### What is expected
Look over the lines below. Report each one that includes the string "white".

[Before-and-after scene images]
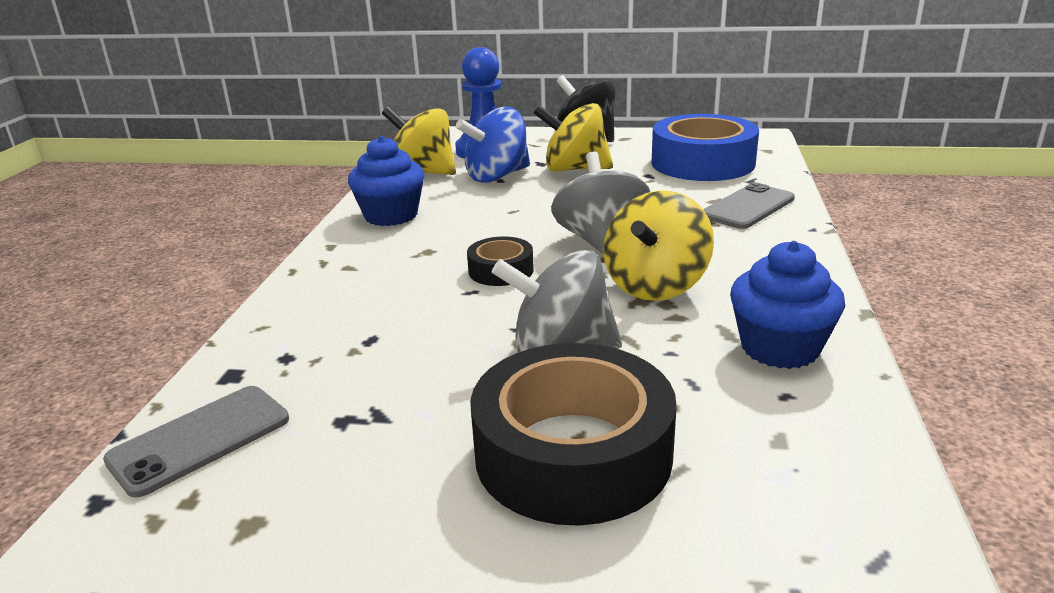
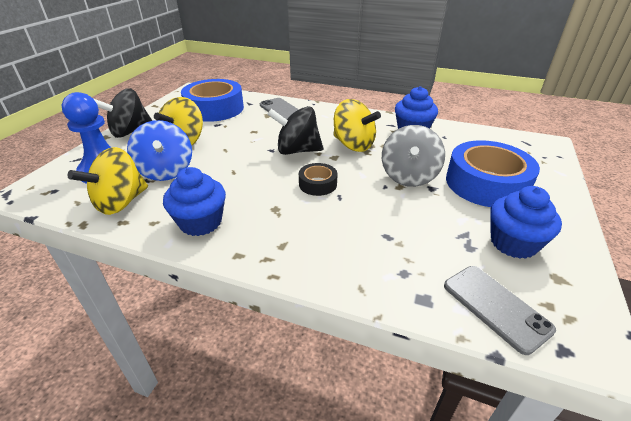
camera: 80 degrees left, 10 degrees up
black tape [470,343,677,526] -> blue tape [446,140,540,207]
grey spinning top [551,152,650,255] -> black spinning top [267,106,323,155]
none -> blue cupcake [490,186,562,259]

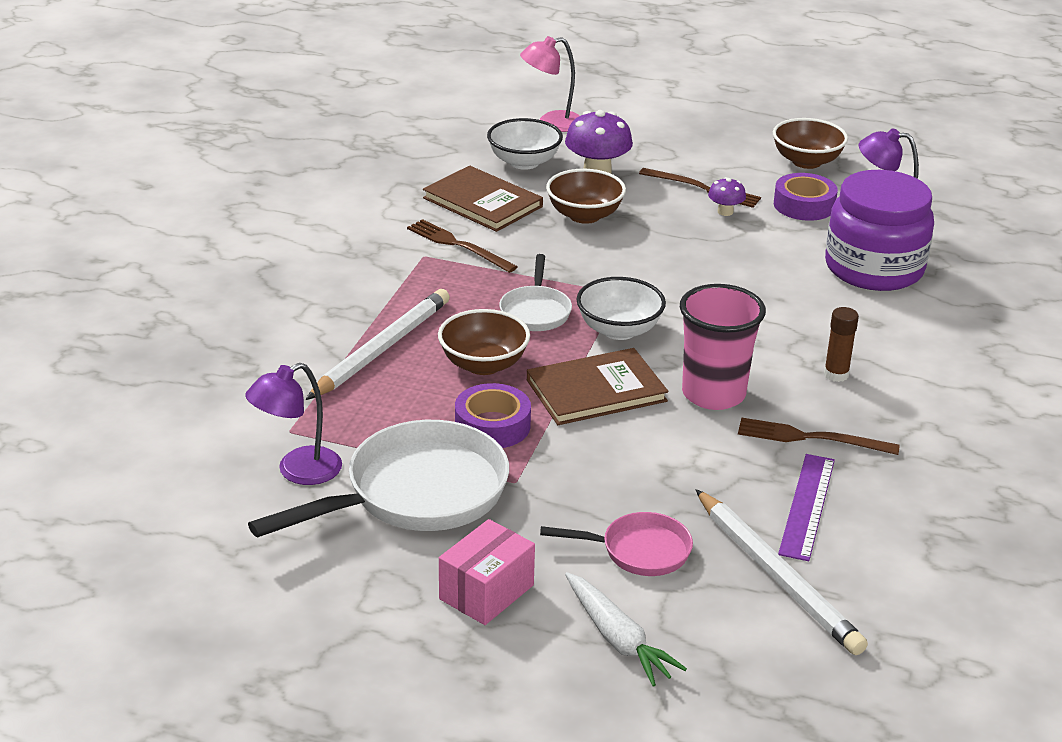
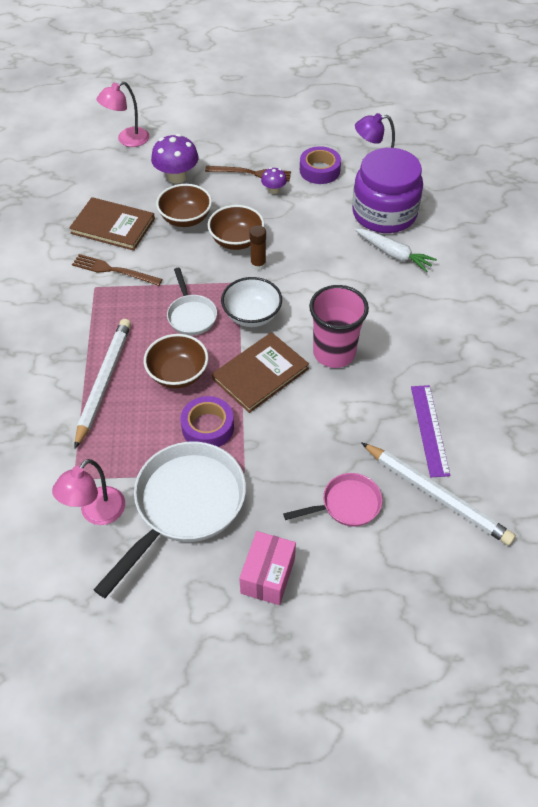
camera: 20 degrees left, 20 degrees up
purple lamp [245,363,342,485] -> pink lamp [52,459,125,525]
white bowl [487,118,563,170] -> none
white carrot [565,572,687,686] -> white carrot moved to [355,229,437,272]
brown fork [738,418,900,455] -> none
brown bowl [773,118,848,169] -> brown bowl moved to [208,205,265,250]
brown glue stick [824,307,859,382] -> brown glue stick moved to [250,225,266,271]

### Response for this exercise
white bowl [487,118,563,170] -> none
white carrot [565,572,687,686] -> white carrot moved to [355,229,437,272]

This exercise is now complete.